> [Task description]
Would you print all of the entries exactly, please, but without their pictures?

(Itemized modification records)
———

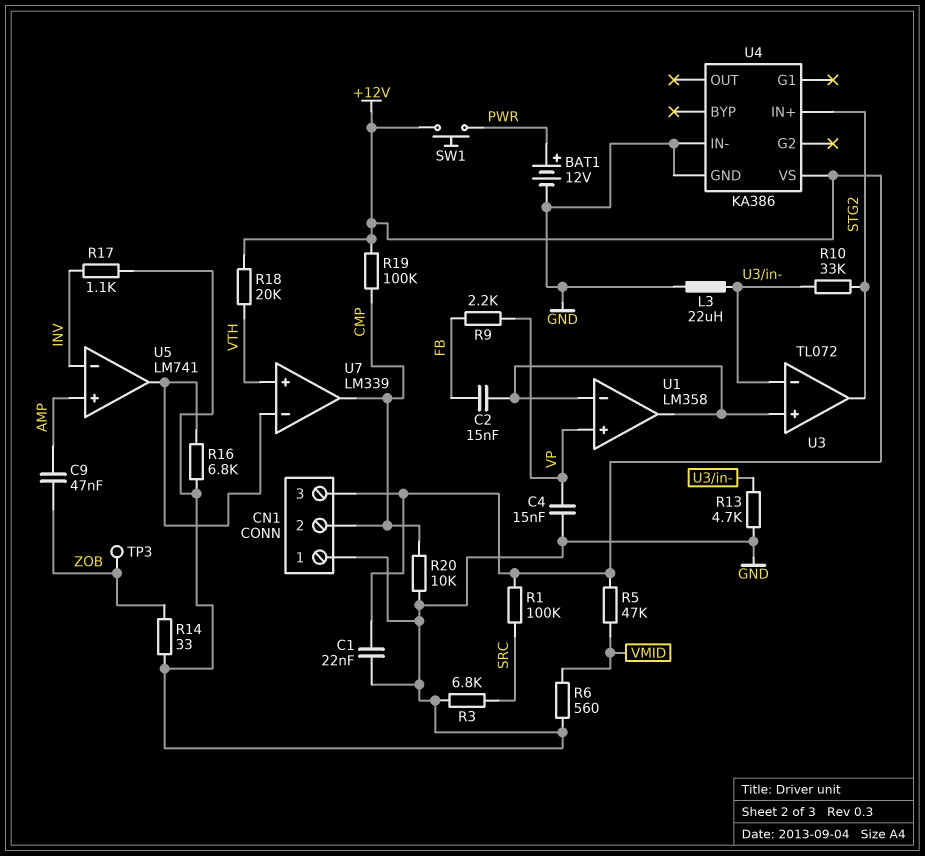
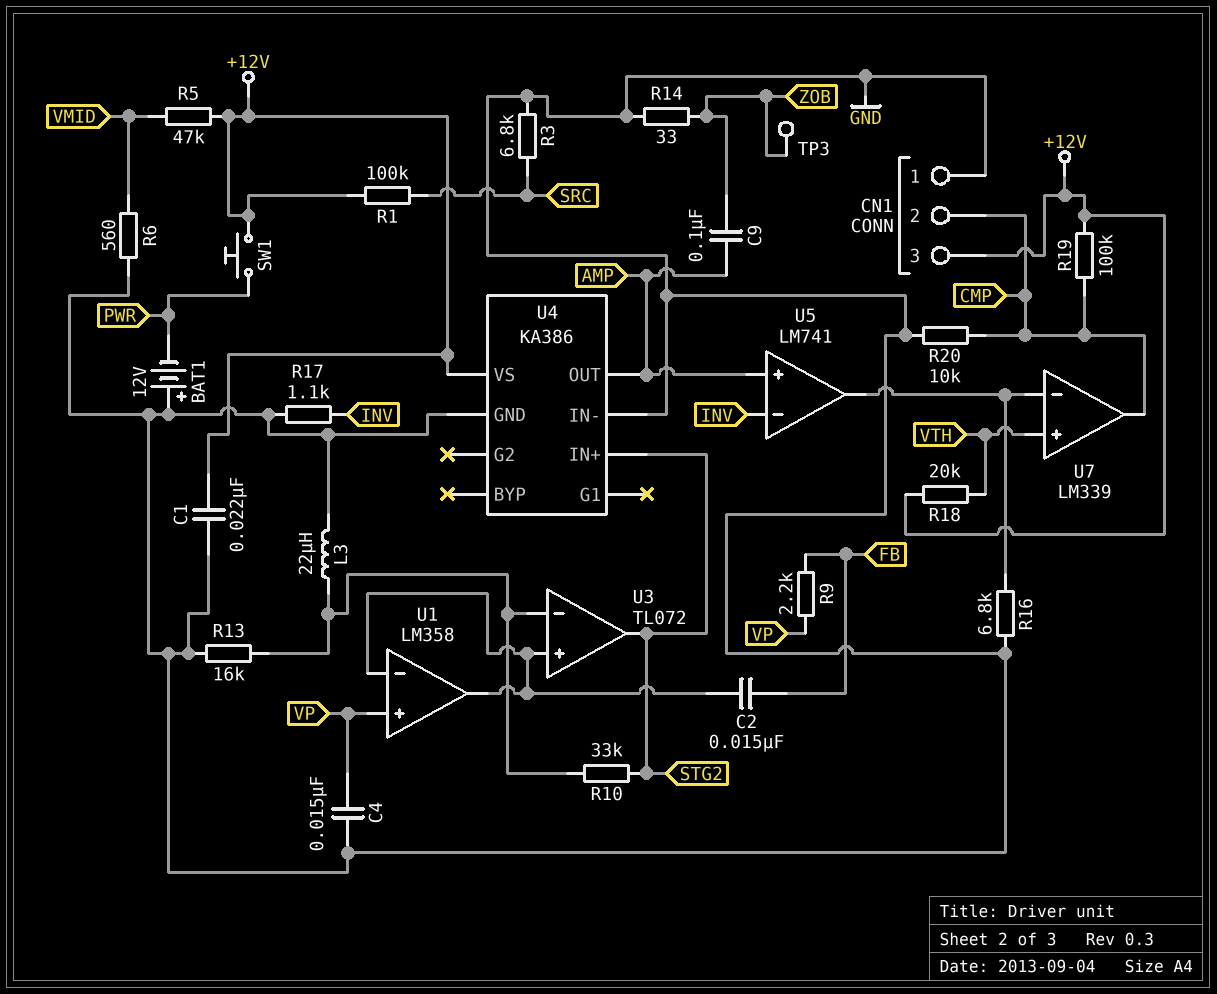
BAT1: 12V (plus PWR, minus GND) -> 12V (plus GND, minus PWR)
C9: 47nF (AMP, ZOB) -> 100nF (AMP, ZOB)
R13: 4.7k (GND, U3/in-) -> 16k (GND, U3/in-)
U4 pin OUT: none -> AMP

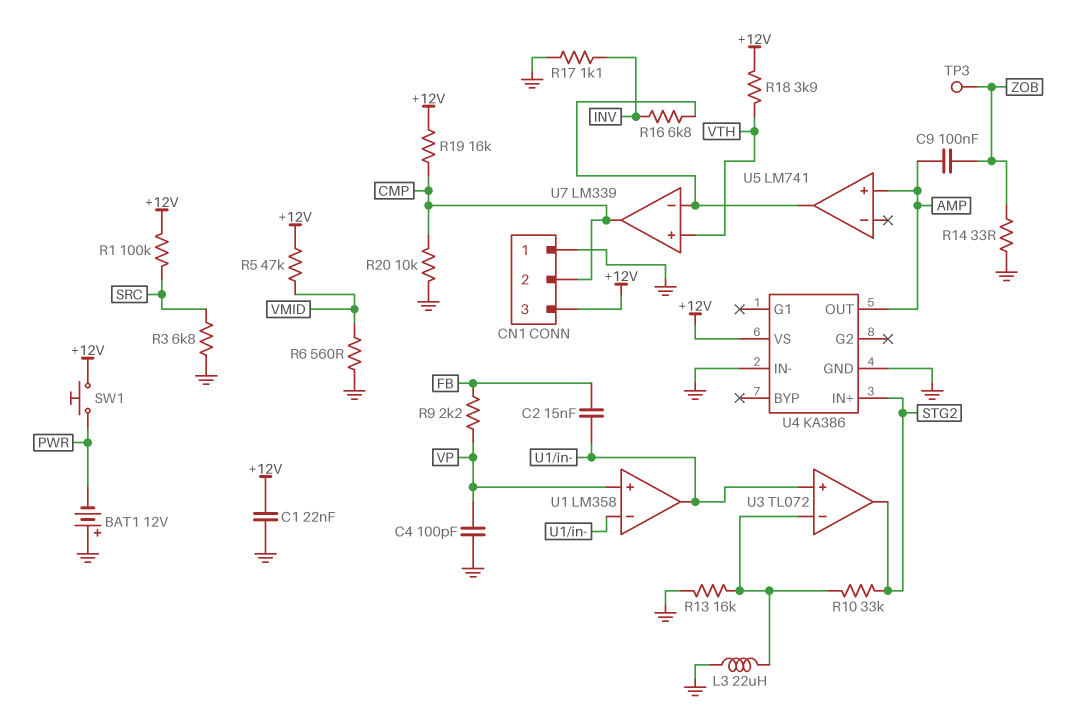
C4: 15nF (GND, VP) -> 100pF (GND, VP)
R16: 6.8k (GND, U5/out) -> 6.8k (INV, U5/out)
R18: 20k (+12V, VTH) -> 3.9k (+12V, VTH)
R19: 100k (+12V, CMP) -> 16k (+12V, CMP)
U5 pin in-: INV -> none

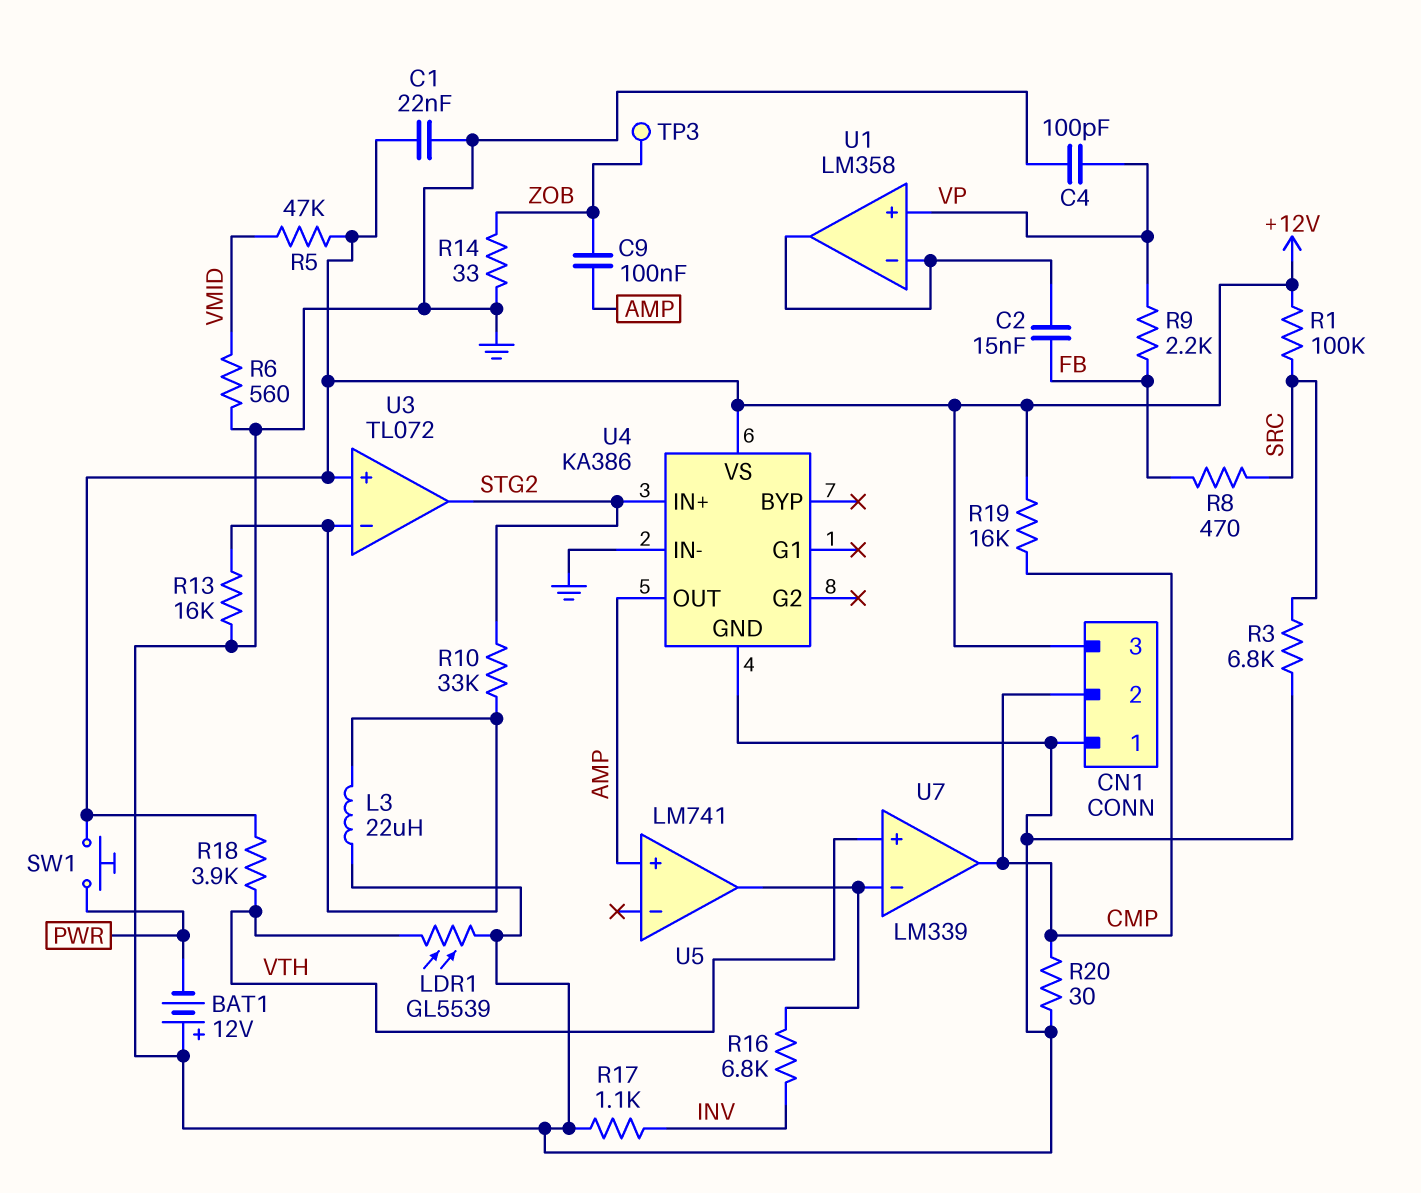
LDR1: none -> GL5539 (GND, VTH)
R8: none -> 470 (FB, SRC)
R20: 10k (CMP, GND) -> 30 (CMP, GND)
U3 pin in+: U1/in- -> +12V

———

> [Solution to the exercise]
BAT1: 12V (plus PWR, minus GND) -> 12V (plus GND, minus PWR)
C9: 47nF (AMP, ZOB) -> 100nF (AMP, ZOB)
R13: 4.7k (GND, U3/in-) -> 16k (GND, U3/in-)
U4 pin OUT: none -> AMP

C4: 15nF (GND, VP) -> 100pF (GND, VP)
R16: 6.8k (GND, U5/out) -> 6.8k (INV, U5/out)
R18: 20k (+12V, VTH) -> 3.9k (+12V, VTH)
R19: 100k (+12V, CMP) -> 16k (+12V, CMP)
U5 pin in-: INV -> none

LDR1: none -> GL5539 (GND, VTH)
R8: none -> 470 (FB, SRC)
R20: 10k (CMP, GND) -> 30 (CMP, GND)
U3 pin in+: U1/in- -> +12V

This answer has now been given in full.